▶ Task directions
Rewrite everything from the line containing "corner is located at coordinates (550, 199)." down to the line containing "Identify the location of empty" in the records, swapping "vacant space" for "open space" and leaving all else untouched. Give back only those lines.

------ Entries shown

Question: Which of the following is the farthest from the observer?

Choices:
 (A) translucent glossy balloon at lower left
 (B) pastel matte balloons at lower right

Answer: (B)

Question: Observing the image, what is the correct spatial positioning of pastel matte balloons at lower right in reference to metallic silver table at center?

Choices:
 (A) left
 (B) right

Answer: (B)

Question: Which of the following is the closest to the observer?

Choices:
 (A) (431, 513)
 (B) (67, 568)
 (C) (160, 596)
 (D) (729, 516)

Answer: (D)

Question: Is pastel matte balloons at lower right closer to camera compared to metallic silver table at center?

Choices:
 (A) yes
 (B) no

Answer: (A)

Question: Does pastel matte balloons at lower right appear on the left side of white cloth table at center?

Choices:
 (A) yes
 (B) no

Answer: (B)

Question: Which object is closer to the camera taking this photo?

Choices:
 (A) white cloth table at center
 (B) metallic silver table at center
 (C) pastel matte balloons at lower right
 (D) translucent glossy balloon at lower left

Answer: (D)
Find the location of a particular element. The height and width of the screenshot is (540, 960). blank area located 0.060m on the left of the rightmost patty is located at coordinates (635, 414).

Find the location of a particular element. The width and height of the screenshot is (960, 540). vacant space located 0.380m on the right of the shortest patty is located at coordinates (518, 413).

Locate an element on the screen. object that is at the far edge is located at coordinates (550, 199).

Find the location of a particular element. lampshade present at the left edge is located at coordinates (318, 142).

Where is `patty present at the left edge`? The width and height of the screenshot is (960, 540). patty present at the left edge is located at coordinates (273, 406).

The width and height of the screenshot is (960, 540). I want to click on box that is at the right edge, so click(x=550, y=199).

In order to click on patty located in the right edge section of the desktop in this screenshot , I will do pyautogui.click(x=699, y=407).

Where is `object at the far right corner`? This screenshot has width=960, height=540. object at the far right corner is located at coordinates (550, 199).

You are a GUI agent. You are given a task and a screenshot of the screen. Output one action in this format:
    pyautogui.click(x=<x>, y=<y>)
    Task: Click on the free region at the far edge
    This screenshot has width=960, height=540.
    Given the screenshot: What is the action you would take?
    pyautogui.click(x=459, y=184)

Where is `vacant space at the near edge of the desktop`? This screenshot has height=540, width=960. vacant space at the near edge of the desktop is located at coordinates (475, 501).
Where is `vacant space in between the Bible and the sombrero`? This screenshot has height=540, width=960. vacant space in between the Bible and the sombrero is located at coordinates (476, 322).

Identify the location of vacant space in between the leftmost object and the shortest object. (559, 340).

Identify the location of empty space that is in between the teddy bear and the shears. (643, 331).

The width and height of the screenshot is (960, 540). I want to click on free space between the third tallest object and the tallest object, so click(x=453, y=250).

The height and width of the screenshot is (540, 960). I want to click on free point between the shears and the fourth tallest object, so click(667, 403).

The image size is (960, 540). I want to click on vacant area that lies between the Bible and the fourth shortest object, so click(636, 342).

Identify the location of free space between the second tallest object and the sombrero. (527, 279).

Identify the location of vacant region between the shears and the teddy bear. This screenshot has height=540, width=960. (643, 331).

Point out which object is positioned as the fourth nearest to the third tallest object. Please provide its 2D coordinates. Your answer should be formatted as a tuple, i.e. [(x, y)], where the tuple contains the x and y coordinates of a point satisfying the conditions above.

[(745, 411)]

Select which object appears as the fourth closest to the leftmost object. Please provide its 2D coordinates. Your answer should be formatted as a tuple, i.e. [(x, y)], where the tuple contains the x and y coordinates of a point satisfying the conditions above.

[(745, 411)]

------------

▶ Answer for this exercise
Where is `object at the far right corner`? This screenshot has width=960, height=540. object at the far right corner is located at coordinates (550, 199).

You are a GUI agent. You are given a task and a screenshot of the screen. Output one action in this format:
    pyautogui.click(x=<x>, y=<y>)
    Task: Click on the free region at the far edge
    This screenshot has width=960, height=540.
    Given the screenshot: What is the action you would take?
    pyautogui.click(x=459, y=184)

Where is `open space at the near edge of the desktop`? This screenshot has height=540, width=960. open space at the near edge of the desktop is located at coordinates (475, 501).
Where is `open space in between the Bible and the sombrero`? This screenshot has height=540, width=960. open space in between the Bible and the sombrero is located at coordinates (476, 322).

Identify the location of open space in between the leftmost object and the shortest object. (559, 340).

Identify the location of empty space that is in between the teddy bear and the shears. (643, 331).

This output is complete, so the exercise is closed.